(Raw records)
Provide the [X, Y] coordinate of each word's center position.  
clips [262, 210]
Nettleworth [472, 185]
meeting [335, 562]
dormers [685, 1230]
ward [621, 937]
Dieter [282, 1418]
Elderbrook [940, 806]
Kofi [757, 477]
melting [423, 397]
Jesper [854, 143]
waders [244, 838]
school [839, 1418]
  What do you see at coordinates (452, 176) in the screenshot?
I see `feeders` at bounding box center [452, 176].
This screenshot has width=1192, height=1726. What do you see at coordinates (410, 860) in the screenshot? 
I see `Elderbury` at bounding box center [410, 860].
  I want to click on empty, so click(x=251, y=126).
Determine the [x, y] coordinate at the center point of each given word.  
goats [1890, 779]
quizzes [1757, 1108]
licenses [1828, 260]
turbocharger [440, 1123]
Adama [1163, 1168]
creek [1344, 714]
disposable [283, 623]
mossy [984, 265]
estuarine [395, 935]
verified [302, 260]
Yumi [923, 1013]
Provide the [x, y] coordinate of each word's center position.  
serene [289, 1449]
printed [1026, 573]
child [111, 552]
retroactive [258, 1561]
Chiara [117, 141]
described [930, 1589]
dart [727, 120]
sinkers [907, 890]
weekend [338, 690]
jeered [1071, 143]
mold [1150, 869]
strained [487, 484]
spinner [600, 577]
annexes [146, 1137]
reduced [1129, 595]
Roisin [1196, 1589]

PROBLEM TO SOLVE >>
Switch "center position" to "central point" everywhere in the items above and write out all the lines again, leaving everything else as it is.

SOLUTION TO THIS EXERCISE >>
Provide the [X, Y] coordinate of each word's central point.  
clips [262, 210]
Nettleworth [472, 185]
meeting [335, 562]
dormers [685, 1230]
ward [621, 937]
Dieter [282, 1418]
Elderbrook [940, 806]
Kofi [757, 477]
melting [423, 397]
Jesper [854, 143]
waders [244, 838]
school [839, 1418]
  What do you see at coordinates (452, 176) in the screenshot?
I see `feeders` at bounding box center [452, 176].
This screenshot has width=1192, height=1726. What do you see at coordinates (410, 860) in the screenshot? 
I see `Elderbury` at bounding box center [410, 860].
  I want to click on empty, so click(x=251, y=126).
Determine the [x, y] coordinate at the center point of each given word.  
goats [1890, 779]
quizzes [1757, 1108]
licenses [1828, 260]
turbocharger [440, 1123]
Adama [1163, 1168]
creek [1344, 714]
disposable [283, 623]
mossy [984, 265]
estuarine [395, 935]
verified [302, 260]
Yumi [923, 1013]
Provide the [x, y] coordinate of each word's central point.  
serene [289, 1449]
printed [1026, 573]
child [111, 552]
retroactive [258, 1561]
Chiara [117, 141]
described [930, 1589]
dart [727, 120]
sinkers [907, 890]
weekend [338, 690]
jeered [1071, 143]
mold [1150, 869]
strained [487, 484]
spinner [600, 577]
annexes [146, 1137]
reduced [1129, 595]
Roisin [1196, 1589]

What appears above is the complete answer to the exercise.